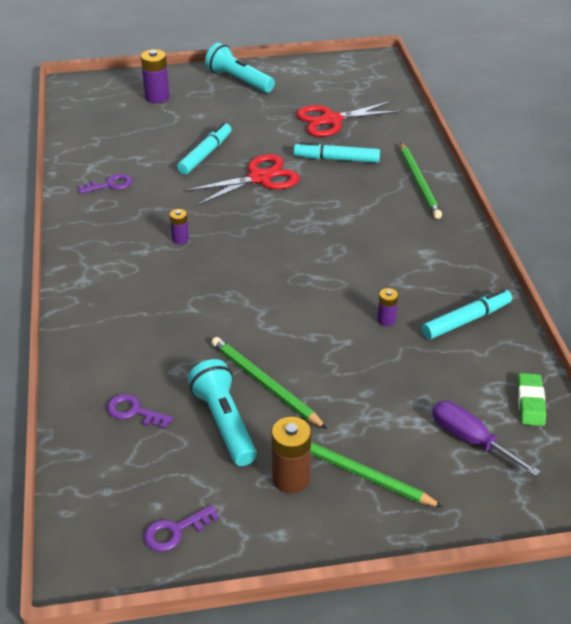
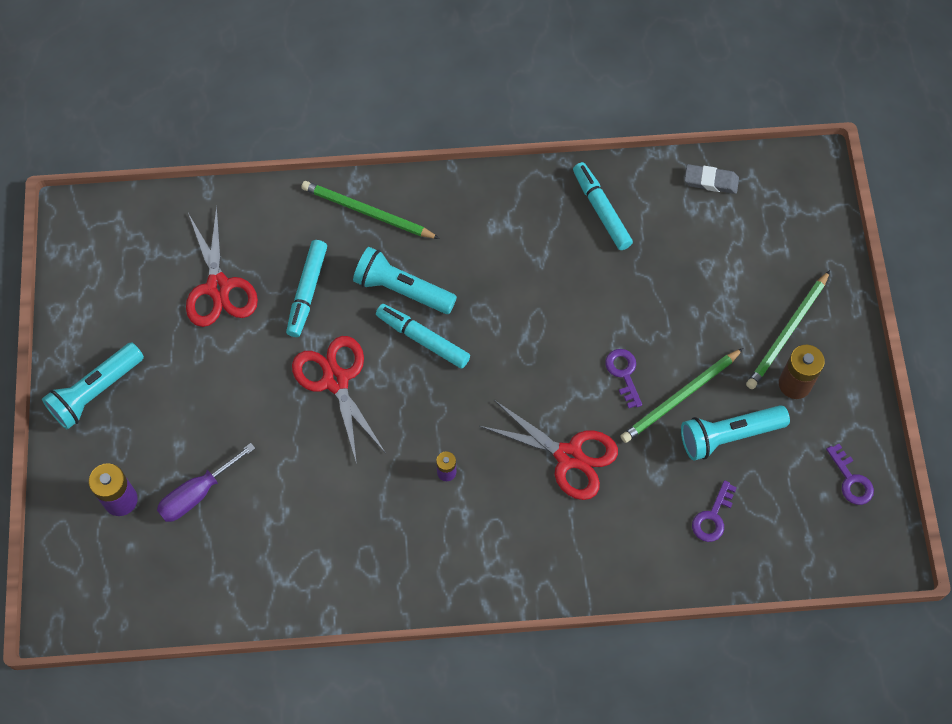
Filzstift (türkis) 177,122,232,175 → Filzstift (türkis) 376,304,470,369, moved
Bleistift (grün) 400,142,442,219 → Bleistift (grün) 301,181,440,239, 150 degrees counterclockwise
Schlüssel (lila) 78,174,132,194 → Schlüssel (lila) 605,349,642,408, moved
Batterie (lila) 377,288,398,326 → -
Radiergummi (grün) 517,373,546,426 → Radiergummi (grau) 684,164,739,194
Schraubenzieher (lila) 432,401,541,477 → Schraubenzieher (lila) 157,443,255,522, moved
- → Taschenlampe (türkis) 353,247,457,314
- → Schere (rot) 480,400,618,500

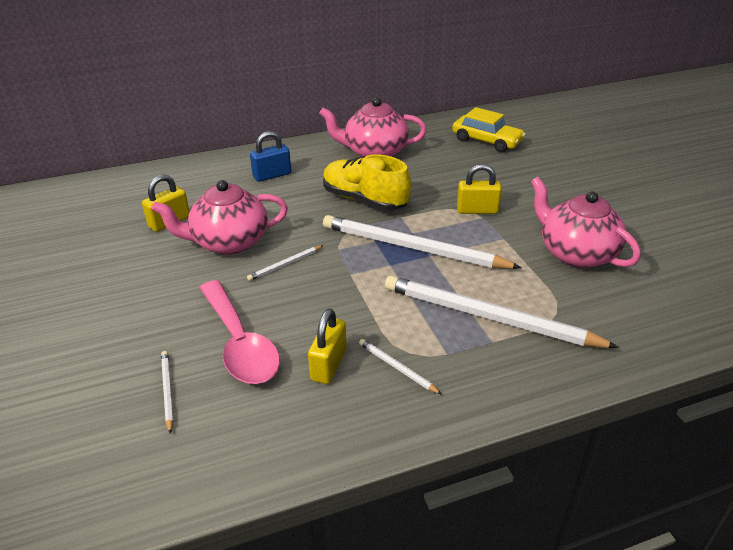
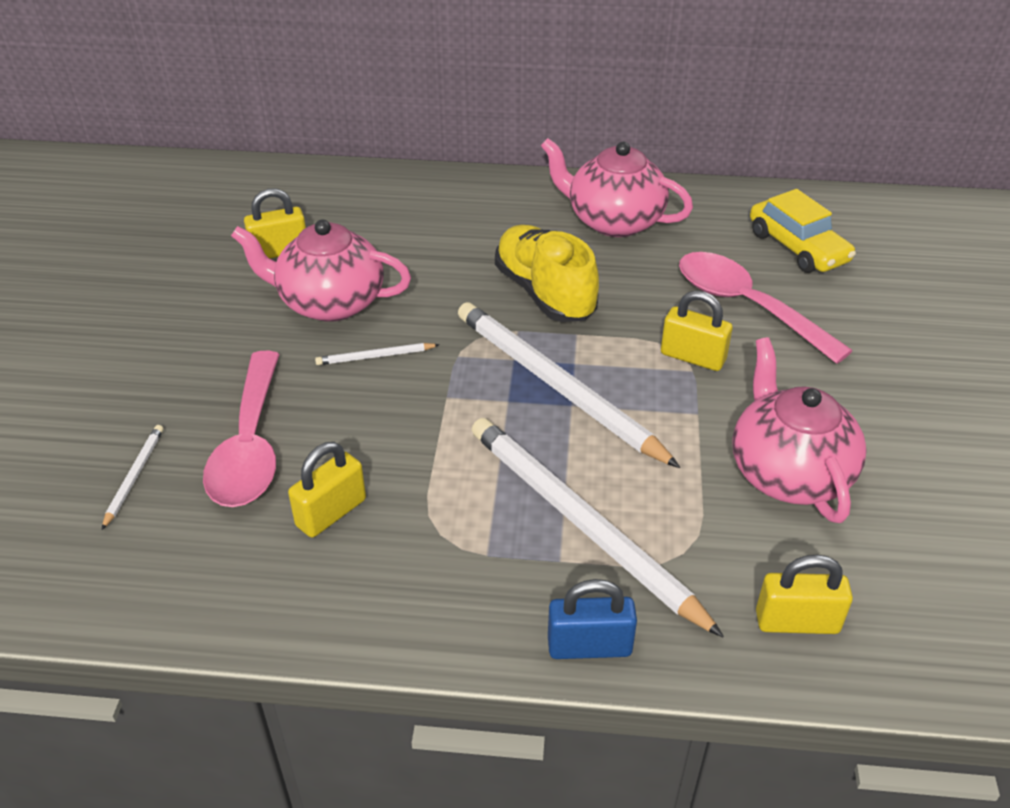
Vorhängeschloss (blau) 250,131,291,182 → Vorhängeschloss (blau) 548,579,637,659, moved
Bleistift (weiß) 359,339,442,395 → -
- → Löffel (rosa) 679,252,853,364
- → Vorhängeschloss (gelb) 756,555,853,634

= Your instructions =
Transcribe the entries above word for word, but leave every picture out of your copy.

= Result for this exercise =
Filzstift (türkis) 177,122,232,175 → Filzstift (türkis) 376,304,470,369, moved
Bleistift (grün) 400,142,442,219 → Bleistift (grün) 301,181,440,239, 150 degrees counterclockwise
Schlüssel (lila) 78,174,132,194 → Schlüssel (lila) 605,349,642,408, moved
Batterie (lila) 377,288,398,326 → -
Radiergummi (grün) 517,373,546,426 → Radiergummi (grau) 684,164,739,194
Schraubenzieher (lila) 432,401,541,477 → Schraubenzieher (lila) 157,443,255,522, moved
- → Taschenlampe (türkis) 353,247,457,314
- → Schere (rot) 480,400,618,500

Vorhängeschloss (blau) 250,131,291,182 → Vorhängeschloss (blau) 548,579,637,659, moved
Bleistift (weiß) 359,339,442,395 → -
- → Löffel (rosa) 679,252,853,364
- → Vorhängeschloss (gelb) 756,555,853,634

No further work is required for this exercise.